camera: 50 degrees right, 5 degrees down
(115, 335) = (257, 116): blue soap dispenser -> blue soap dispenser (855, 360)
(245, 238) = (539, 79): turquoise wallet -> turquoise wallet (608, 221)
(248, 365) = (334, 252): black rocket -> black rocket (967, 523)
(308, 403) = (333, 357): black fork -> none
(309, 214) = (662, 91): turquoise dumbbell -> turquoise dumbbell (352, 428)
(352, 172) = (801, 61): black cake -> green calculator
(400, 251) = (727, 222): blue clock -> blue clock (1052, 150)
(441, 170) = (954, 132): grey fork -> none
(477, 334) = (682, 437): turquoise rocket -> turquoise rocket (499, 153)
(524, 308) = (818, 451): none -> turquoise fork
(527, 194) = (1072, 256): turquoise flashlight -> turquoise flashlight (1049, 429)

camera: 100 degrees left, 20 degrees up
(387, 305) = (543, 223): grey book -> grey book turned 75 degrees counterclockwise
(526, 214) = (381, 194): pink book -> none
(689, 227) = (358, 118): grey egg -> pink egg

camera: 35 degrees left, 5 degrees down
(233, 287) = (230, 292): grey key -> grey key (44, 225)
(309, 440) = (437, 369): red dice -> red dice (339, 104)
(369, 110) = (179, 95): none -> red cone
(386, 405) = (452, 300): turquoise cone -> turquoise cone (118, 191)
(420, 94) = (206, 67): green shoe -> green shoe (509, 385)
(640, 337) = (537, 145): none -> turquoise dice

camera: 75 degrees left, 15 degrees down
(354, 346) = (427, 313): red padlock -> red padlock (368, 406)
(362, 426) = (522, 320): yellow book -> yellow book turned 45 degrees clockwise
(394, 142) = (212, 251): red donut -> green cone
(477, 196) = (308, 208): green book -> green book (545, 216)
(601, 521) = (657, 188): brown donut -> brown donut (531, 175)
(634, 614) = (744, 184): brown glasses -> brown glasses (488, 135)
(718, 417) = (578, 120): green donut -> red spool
--------------------------------------------------
## Directions for this task
Looking at the listing above, which lines hold "degrees"? Copy every such line.

## Answer section
camera: 50 degrees right, 5 degrees down
camera: 100 degrees left, 20 degrees up
(387, 305) = (543, 223): grey book -> grey book turned 75 degrees counterclockwise
camera: 35 degrees left, 5 degrees down
camera: 75 degrees left, 15 degrees down
(362, 426) = (522, 320): yellow book -> yellow book turned 45 degrees clockwise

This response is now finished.